**Activity**
In the listing that follows, copy out each line that includes the word "boat".

**Exercise input**
════

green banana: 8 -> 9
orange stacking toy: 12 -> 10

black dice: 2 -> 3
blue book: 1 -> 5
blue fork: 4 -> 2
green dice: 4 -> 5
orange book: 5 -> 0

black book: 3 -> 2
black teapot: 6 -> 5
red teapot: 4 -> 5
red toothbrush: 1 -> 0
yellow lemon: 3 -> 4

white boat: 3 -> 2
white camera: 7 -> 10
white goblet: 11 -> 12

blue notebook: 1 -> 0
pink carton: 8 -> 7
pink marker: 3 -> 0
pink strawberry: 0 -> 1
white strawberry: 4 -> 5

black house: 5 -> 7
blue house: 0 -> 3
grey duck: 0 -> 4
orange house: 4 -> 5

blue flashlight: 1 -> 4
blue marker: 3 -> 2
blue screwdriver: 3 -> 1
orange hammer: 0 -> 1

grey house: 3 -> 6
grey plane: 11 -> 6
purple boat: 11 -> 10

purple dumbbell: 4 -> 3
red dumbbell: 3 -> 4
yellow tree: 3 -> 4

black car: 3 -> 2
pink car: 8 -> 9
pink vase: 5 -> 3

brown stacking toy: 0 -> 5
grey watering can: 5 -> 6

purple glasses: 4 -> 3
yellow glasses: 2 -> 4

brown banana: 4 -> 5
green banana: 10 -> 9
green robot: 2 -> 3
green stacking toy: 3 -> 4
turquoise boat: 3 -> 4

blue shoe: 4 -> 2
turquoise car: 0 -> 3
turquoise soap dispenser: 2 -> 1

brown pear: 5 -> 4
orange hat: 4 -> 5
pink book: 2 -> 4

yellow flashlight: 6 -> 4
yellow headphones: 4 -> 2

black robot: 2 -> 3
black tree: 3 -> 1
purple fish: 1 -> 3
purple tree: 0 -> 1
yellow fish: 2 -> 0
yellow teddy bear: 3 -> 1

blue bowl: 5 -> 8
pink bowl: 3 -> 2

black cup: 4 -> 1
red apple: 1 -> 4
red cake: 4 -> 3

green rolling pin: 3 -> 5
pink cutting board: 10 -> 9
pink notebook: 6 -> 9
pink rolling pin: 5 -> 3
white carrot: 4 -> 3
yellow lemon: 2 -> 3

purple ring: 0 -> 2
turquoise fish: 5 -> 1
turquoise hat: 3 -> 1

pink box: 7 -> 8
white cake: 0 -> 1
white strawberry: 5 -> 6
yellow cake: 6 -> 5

════

**Solution to the problem**
white boat: 3 -> 2
purple boat: 11 -> 10
turquoise boat: 3 -> 4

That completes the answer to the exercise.